[TASK REQUIREMENTS]: Apart from the pictures, return every line of the listing exactly.

[RECORDS PROVIDED]:
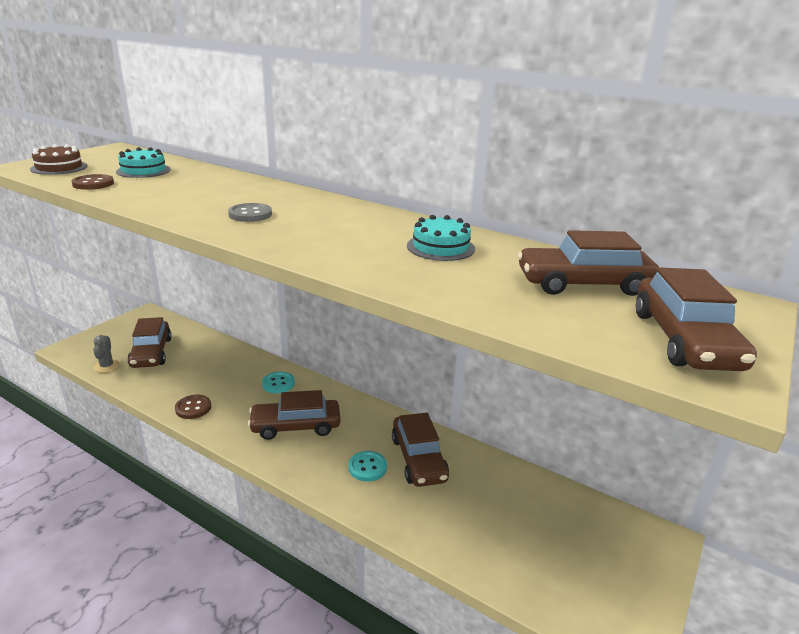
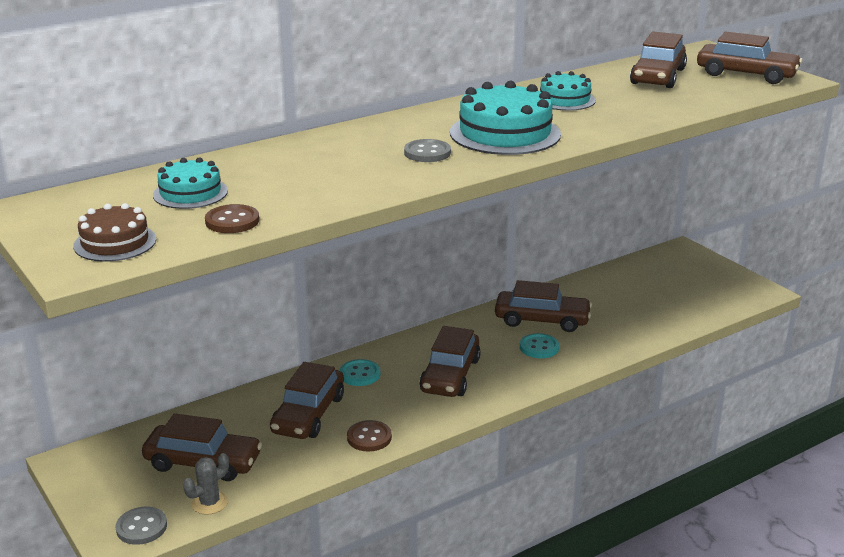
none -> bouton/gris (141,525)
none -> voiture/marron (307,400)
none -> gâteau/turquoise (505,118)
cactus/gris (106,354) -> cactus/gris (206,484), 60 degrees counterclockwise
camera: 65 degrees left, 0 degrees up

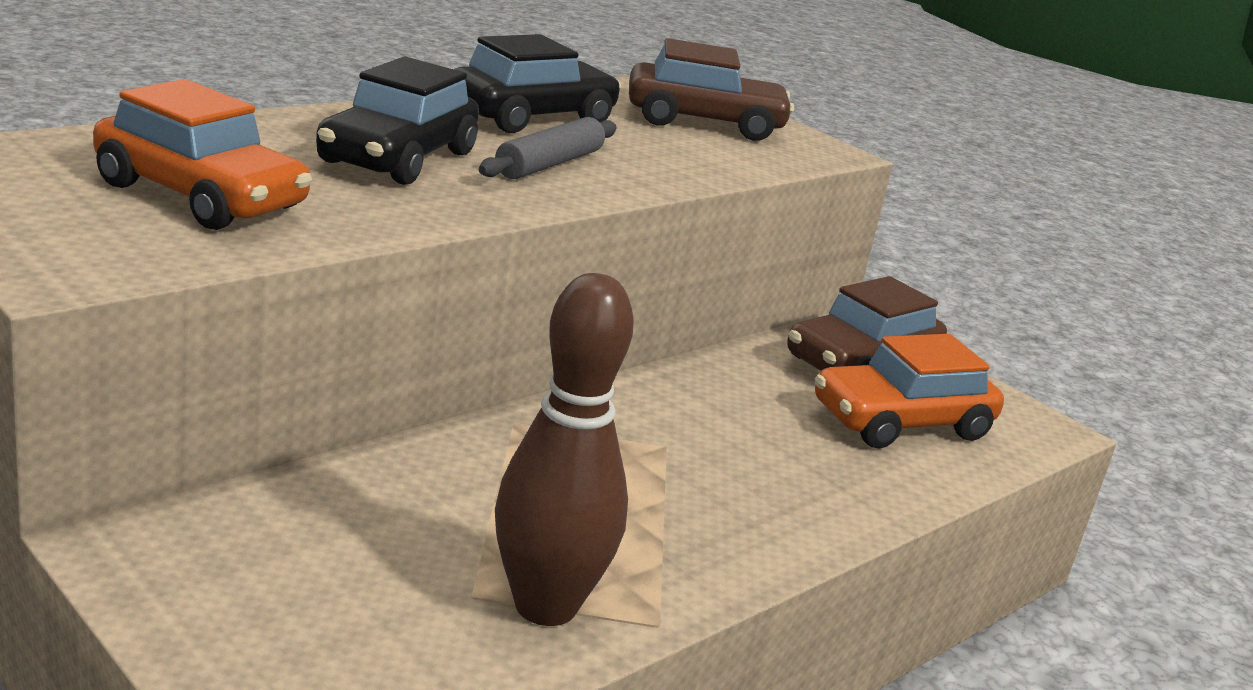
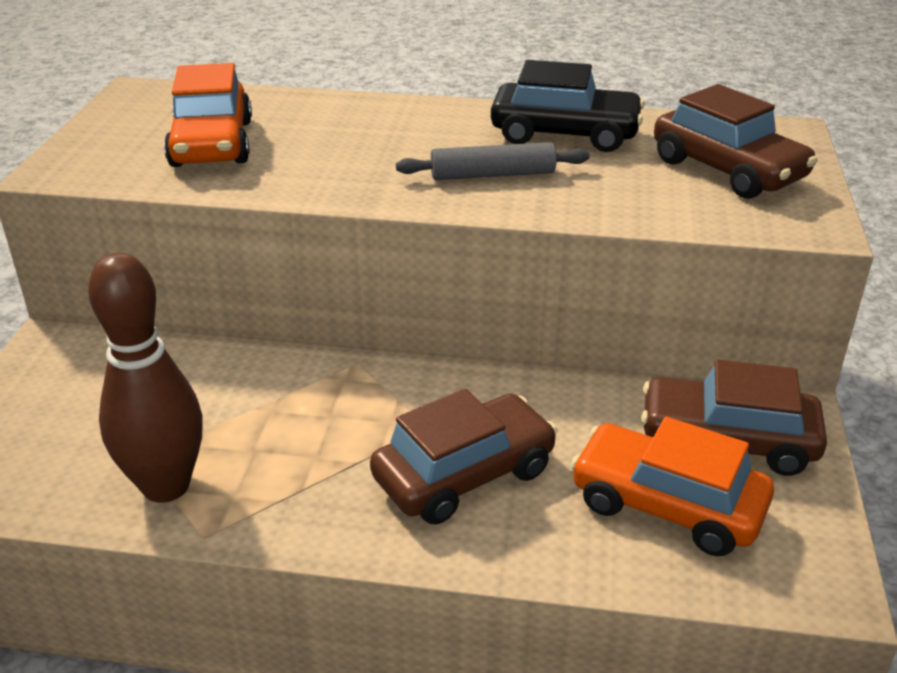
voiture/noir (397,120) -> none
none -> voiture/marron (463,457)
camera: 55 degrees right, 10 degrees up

[WRITTEN SOLUTION]:
none -> bouton/gris (141,525)
none -> voiture/marron (307,400)
none -> gâteau/turquoise (505,118)
cactus/gris (106,354) -> cactus/gris (206,484), 60 degrees counterclockwise
camera: 65 degrees left, 0 degrees up

voiture/noir (397,120) -> none
none -> voiture/marron (463,457)
camera: 55 degrees right, 10 degrees up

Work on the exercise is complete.